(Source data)
-.-.-

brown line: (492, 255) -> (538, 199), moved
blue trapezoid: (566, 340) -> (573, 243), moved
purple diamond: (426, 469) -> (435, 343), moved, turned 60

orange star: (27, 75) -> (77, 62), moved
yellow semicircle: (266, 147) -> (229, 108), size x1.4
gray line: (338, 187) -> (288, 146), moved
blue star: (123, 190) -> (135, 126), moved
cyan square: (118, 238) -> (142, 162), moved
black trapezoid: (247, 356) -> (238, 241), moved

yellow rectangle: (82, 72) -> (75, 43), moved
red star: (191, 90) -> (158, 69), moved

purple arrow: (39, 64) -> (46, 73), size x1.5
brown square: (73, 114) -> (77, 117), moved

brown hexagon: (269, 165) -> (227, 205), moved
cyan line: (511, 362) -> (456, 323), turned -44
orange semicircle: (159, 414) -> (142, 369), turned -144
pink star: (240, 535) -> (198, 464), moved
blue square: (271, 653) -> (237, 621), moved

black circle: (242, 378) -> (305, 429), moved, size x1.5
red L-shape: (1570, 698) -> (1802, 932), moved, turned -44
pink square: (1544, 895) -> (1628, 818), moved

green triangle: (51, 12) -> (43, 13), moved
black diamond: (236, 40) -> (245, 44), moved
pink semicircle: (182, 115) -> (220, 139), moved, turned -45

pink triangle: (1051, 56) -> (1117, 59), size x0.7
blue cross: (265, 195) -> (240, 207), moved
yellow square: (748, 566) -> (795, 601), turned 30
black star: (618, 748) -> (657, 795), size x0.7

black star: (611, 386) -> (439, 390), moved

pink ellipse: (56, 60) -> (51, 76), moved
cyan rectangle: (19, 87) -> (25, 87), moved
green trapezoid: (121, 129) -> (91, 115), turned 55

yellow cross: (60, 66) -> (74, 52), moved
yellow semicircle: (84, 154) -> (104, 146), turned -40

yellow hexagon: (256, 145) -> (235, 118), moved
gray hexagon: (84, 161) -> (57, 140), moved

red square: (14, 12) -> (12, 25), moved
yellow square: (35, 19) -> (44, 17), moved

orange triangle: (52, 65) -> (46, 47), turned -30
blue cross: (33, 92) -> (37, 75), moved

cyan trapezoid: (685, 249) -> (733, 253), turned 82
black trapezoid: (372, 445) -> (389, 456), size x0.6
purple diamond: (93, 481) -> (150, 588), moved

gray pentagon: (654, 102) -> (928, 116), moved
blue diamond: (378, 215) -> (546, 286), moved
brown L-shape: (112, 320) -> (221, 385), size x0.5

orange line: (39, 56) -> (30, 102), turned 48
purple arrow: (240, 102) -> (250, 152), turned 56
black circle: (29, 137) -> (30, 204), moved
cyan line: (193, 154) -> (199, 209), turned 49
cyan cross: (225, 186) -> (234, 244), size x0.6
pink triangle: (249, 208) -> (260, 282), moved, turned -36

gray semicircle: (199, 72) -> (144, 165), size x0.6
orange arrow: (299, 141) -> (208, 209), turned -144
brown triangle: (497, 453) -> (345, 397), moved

-.-.-

Emit an exact copy of the lines spanning the start of the records to the line containing "gray line: (338, 187) -> (288, 146), moved", inclusive, and no other output.

| Response area |
brown line: (492, 255) -> (538, 199), moved
blue trapezoid: (566, 340) -> (573, 243), moved
purple diamond: (426, 469) -> (435, 343), moved, turned 60

orange star: (27, 75) -> (77, 62), moved
yellow semicircle: (266, 147) -> (229, 108), size x1.4
gray line: (338, 187) -> (288, 146), moved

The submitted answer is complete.